==== Excerpted records

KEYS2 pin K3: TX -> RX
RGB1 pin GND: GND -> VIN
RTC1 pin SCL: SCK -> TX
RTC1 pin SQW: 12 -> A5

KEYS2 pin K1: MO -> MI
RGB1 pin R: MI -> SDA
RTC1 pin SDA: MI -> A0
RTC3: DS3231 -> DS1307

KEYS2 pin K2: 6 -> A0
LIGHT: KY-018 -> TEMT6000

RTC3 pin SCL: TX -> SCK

========

Task requirements: What's needed is a word-for-word restatement of all the entries.

Exercise answer:
KEYS2 pin K3: TX -> RX
RGB1 pin GND: GND -> VIN
RTC1 pin SCL: SCK -> TX
RTC1 pin SQW: 12 -> A5

KEYS2 pin K1: MO -> MI
RGB1 pin R: MI -> SDA
RTC1 pin SDA: MI -> A0
RTC3: DS3231 -> DS1307

KEYS2 pin K2: 6 -> A0
LIGHT: KY-018 -> TEMT6000

RTC3 pin SCL: TX -> SCK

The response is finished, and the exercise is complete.